Can you pull out every line of the data below that contains the string "italic" and copy each one? Treat uppercase and lowercase as different.

=== Data excerpts ===
....................

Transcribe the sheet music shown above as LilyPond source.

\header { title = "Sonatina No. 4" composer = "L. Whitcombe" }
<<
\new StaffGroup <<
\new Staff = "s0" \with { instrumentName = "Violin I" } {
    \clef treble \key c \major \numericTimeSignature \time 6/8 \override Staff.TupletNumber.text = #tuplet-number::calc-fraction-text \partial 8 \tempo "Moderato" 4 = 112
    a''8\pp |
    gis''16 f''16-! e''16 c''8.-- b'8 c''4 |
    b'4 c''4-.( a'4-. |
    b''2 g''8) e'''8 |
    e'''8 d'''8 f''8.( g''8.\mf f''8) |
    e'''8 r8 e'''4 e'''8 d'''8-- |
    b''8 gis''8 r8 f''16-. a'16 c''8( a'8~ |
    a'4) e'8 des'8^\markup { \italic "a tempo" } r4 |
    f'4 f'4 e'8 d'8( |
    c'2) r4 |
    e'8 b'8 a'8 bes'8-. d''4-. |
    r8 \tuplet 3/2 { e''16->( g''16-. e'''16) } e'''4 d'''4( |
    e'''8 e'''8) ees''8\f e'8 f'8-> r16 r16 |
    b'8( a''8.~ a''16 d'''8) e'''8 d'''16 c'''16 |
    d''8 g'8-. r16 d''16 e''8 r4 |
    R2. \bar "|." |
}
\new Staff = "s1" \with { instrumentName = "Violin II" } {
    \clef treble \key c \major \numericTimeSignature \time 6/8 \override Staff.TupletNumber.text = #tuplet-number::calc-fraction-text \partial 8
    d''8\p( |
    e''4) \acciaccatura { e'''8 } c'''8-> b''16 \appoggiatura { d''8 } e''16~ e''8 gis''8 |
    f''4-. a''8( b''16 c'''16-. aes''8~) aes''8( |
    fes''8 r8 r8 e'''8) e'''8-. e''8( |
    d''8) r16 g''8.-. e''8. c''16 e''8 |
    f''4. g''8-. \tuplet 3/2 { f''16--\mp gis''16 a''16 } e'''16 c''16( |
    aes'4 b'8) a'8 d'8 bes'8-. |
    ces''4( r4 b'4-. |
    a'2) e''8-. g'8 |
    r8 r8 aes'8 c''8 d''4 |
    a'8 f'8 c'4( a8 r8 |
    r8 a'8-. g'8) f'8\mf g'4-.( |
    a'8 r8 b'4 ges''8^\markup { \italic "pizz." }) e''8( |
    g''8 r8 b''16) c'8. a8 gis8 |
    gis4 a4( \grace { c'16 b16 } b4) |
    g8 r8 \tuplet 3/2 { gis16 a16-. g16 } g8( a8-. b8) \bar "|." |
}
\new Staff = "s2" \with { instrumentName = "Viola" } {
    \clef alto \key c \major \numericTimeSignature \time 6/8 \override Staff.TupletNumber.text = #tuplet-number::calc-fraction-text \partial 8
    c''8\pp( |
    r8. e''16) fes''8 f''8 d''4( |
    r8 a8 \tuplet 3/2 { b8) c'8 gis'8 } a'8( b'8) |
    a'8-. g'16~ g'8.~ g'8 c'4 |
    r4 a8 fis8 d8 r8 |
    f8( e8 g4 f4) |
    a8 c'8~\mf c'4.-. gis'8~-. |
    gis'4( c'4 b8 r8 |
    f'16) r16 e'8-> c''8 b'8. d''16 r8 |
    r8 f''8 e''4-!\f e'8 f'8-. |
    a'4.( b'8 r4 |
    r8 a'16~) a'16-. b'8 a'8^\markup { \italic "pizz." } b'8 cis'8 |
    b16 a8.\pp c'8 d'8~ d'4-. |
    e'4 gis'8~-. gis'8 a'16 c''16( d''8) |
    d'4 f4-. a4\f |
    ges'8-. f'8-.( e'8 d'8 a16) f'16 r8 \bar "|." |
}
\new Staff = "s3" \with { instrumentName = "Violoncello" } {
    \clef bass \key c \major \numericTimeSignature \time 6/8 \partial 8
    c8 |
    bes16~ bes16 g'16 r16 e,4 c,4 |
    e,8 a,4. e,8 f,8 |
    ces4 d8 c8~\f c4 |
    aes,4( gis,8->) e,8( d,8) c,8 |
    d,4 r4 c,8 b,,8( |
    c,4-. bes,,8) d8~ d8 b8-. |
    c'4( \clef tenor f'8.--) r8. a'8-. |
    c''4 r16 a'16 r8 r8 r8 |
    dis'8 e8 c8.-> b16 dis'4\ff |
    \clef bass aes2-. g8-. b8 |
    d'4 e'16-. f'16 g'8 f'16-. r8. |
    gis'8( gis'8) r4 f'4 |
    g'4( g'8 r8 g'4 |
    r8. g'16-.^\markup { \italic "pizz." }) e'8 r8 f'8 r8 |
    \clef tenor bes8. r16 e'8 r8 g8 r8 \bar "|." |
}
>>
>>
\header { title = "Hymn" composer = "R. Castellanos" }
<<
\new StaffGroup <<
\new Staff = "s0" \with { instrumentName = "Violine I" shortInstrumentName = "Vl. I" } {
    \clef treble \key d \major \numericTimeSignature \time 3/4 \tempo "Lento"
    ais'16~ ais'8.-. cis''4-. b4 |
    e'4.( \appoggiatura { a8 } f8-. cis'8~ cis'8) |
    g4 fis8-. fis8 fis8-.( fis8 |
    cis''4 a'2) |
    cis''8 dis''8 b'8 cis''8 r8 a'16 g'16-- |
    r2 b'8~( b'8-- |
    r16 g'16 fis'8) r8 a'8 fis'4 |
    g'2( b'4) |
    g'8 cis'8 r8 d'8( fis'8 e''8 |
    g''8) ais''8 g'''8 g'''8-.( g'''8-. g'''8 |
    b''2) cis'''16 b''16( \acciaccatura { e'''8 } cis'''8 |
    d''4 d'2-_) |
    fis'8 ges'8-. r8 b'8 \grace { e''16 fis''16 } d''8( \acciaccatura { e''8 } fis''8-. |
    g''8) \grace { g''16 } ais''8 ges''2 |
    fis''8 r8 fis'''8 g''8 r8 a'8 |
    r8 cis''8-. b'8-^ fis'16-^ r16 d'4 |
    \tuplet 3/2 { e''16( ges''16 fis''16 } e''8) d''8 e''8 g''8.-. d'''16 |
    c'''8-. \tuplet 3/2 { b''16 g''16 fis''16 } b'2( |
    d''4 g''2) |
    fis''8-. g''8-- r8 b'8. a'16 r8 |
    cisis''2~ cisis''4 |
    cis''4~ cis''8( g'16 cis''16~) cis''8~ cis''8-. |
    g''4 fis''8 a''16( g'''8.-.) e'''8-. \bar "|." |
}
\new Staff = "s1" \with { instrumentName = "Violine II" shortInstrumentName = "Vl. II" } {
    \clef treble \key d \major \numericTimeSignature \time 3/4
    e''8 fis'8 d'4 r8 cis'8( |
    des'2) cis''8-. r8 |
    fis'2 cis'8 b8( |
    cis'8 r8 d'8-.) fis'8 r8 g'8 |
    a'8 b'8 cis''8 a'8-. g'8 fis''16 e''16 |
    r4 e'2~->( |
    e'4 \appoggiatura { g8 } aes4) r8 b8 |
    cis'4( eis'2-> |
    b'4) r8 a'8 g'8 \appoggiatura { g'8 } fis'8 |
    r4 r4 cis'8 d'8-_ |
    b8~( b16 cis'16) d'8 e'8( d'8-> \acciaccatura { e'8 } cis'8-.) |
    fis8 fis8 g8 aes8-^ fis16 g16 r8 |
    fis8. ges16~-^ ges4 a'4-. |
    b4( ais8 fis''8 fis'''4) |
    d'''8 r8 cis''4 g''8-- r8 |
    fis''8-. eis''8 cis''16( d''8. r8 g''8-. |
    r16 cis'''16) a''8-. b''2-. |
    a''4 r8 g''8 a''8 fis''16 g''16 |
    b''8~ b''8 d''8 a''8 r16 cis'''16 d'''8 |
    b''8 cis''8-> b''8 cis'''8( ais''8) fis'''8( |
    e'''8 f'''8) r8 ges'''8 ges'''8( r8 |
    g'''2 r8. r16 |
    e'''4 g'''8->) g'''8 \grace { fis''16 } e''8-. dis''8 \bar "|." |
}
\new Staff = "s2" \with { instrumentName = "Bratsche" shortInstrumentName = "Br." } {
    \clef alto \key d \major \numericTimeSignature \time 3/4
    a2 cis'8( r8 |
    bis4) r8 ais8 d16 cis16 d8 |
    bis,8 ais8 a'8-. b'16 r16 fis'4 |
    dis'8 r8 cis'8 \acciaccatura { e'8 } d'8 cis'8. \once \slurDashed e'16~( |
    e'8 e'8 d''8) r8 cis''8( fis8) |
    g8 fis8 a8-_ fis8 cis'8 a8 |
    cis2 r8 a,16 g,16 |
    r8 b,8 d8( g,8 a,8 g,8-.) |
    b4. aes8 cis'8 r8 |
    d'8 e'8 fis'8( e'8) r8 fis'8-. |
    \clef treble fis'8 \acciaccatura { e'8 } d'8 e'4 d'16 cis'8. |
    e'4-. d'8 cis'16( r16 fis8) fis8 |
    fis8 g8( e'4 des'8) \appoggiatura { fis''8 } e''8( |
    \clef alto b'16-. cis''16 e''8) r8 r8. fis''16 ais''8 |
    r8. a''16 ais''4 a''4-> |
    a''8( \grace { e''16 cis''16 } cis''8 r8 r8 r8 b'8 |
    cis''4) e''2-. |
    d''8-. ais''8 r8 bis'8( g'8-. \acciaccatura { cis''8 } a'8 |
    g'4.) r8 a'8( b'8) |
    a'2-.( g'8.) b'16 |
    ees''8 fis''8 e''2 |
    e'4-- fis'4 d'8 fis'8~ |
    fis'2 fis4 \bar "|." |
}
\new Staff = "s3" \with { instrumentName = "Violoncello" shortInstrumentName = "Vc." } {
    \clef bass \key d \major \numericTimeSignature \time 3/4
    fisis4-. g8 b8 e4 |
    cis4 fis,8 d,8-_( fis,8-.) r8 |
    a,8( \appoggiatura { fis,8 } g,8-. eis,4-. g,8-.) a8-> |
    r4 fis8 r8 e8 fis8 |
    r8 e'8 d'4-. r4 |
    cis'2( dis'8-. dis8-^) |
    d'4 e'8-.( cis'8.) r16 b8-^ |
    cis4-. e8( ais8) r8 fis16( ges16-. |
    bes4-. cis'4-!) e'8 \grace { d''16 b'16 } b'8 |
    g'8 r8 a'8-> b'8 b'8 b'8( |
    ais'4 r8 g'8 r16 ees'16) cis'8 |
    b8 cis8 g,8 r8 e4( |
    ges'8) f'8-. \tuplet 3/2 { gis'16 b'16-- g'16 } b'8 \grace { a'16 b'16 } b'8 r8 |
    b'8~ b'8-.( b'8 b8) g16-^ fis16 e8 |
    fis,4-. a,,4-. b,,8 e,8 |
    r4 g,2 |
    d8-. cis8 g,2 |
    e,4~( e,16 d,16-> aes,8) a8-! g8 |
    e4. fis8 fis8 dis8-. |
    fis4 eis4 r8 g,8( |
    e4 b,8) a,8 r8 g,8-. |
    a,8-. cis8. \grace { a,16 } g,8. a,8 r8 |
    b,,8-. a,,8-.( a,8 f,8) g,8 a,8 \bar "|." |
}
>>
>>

....................

=== Result of the exercise ===
    a'4) e'8 des'8^\markup { \italic "a tempo" } r4 |
    a'8 r8 b'4 ges''8^\markup { \italic "pizz." }) e''8( |
    r8 a'16~) a'16-. b'8 a'8^\markup { \italic "pizz." } b'8 cis'8 |
    r8. g'16-.^\markup { \italic "pizz." }) e'8 r8 f'8 r8 |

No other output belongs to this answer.